*Task prompt*. Exact repetition is required: reproduce every line of the data.

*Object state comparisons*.
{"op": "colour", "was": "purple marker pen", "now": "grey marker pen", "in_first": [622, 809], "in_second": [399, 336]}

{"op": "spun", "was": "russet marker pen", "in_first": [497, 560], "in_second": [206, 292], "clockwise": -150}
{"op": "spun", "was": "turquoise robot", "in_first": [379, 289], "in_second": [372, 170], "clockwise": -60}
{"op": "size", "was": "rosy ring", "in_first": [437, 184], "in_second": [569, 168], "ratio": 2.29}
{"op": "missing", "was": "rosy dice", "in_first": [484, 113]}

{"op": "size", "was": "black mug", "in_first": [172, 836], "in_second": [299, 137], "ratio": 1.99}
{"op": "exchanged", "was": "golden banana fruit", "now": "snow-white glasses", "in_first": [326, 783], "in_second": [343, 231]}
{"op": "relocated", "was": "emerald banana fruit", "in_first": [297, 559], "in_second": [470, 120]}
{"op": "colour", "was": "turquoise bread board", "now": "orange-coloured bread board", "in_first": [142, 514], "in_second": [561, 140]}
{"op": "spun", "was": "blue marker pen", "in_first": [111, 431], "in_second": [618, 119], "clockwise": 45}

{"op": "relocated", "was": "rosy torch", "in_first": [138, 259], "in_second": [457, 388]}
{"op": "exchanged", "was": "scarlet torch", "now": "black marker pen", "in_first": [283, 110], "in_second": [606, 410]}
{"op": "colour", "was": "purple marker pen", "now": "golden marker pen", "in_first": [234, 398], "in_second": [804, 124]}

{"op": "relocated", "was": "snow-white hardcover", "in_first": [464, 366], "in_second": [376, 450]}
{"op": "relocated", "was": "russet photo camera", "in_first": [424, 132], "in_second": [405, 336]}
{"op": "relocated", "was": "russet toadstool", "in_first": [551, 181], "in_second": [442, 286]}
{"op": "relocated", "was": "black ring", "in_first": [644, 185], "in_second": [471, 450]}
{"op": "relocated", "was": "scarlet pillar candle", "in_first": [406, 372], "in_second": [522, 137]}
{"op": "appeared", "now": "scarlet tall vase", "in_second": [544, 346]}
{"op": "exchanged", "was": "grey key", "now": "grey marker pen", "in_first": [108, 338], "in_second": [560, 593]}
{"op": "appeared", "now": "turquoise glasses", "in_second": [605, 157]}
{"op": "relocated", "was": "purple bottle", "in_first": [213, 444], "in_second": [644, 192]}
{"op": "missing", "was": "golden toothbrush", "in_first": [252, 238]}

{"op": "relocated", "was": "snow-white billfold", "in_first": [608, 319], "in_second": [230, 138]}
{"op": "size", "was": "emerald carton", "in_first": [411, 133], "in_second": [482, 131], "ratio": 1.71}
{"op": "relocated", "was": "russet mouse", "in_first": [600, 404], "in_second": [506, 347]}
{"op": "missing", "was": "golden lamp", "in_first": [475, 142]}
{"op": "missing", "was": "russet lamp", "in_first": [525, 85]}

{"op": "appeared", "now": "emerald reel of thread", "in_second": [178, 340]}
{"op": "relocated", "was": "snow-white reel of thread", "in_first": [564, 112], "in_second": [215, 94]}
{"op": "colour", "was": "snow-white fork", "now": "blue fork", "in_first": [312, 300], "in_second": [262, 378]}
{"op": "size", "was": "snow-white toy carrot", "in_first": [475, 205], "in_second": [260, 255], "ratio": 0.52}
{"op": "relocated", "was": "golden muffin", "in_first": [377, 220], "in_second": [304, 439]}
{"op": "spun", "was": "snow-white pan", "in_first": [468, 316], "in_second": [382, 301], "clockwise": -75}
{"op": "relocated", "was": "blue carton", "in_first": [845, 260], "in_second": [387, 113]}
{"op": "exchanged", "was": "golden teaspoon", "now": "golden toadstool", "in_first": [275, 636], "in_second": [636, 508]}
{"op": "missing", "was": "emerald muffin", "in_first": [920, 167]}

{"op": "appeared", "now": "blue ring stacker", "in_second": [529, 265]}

*Output of the exercise*.
{"op": "colour", "was": "purple marker pen", "now": "grey marker pen", "in_first": [622, 809], "in_second": [399, 336]}

{"op": "spun", "was": "russet marker pen", "in_first": [497, 560], "in_second": [206, 292], "clockwise": -150}
{"op": "spun", "was": "turquoise robot", "in_first": [379, 289], "in_second": [372, 170], "clockwise": -60}
{"op": "size", "was": "rosy ring", "in_first": [437, 184], "in_second": [569, 168], "ratio": 2.29}
{"op": "missing", "was": "rosy dice", "in_first": [484, 113]}

{"op": "size", "was": "black mug", "in_first": [172, 836], "in_second": [299, 137], "ratio": 1.99}
{"op": "exchanged", "was": "golden banana fruit", "now": "snow-white glasses", "in_first": [326, 783], "in_second": [343, 231]}
{"op": "relocated", "was": "emerald banana fruit", "in_first": [297, 559], "in_second": [470, 120]}
{"op": "colour", "was": "turquoise bread board", "now": "orange-coloured bread board", "in_first": [142, 514], "in_second": [561, 140]}
{"op": "spun", "was": "blue marker pen", "in_first": [111, 431], "in_second": [618, 119], "clockwise": 45}

{"op": "relocated", "was": "rosy torch", "in_first": [138, 259], "in_second": [457, 388]}
{"op": "exchanged", "was": "scarlet torch", "now": "black marker pen", "in_first": [283, 110], "in_second": [606, 410]}
{"op": "colour", "was": "purple marker pen", "now": "golden marker pen", "in_first": [234, 398], "in_second": [804, 124]}

{"op": "relocated", "was": "snow-white hardcover", "in_first": [464, 366], "in_second": [376, 450]}
{"op": "relocated", "was": "russet photo camera", "in_first": [424, 132], "in_second": [405, 336]}
{"op": "relocated", "was": "russet toadstool", "in_first": [551, 181], "in_second": [442, 286]}
{"op": "relocated", "was": "black ring", "in_first": [644, 185], "in_second": [471, 450]}
{"op": "relocated", "was": "scarlet pillar candle", "in_first": [406, 372], "in_second": [522, 137]}
{"op": "appeared", "now": "scarlet tall vase", "in_second": [544, 346]}
{"op": "exchanged", "was": "grey key", "now": "grey marker pen", "in_first": [108, 338], "in_second": [560, 593]}
{"op": "appeared", "now": "turquoise glasses", "in_second": [605, 157]}
{"op": "relocated", "was": "purple bottle", "in_first": [213, 444], "in_second": [644, 192]}
{"op": "missing", "was": "golden toothbrush", "in_first": [252, 238]}

{"op": "relocated", "was": "snow-white billfold", "in_first": [608, 319], "in_second": [230, 138]}
{"op": "size", "was": "emerald carton", "in_first": [411, 133], "in_second": [482, 131], "ratio": 1.71}
{"op": "relocated", "was": "russet mouse", "in_first": [600, 404], "in_second": [506, 347]}
{"op": "missing", "was": "golden lamp", "in_first": [475, 142]}
{"op": "missing", "was": "russet lamp", "in_first": [525, 85]}

{"op": "appeared", "now": "emerald reel of thread", "in_second": [178, 340]}
{"op": "relocated", "was": "snow-white reel of thread", "in_first": [564, 112], "in_second": [215, 94]}
{"op": "colour", "was": "snow-white fork", "now": "blue fork", "in_first": [312, 300], "in_second": [262, 378]}
{"op": "size", "was": "snow-white toy carrot", "in_first": [475, 205], "in_second": [260, 255], "ratio": 0.52}
{"op": "relocated", "was": "golden muffin", "in_first": [377, 220], "in_second": [304, 439]}
{"op": "spun", "was": "snow-white pan", "in_first": [468, 316], "in_second": [382, 301], "clockwise": -75}
{"op": "relocated", "was": "blue carton", "in_first": [845, 260], "in_second": [387, 113]}
{"op": "exchanged", "was": "golden teaspoon", "now": "golden toadstool", "in_first": [275, 636], "in_second": [636, 508]}
{"op": "missing", "was": "emerald muffin", "in_first": [920, 167]}

{"op": "appeared", "now": "blue ring stacker", "in_second": [529, 265]}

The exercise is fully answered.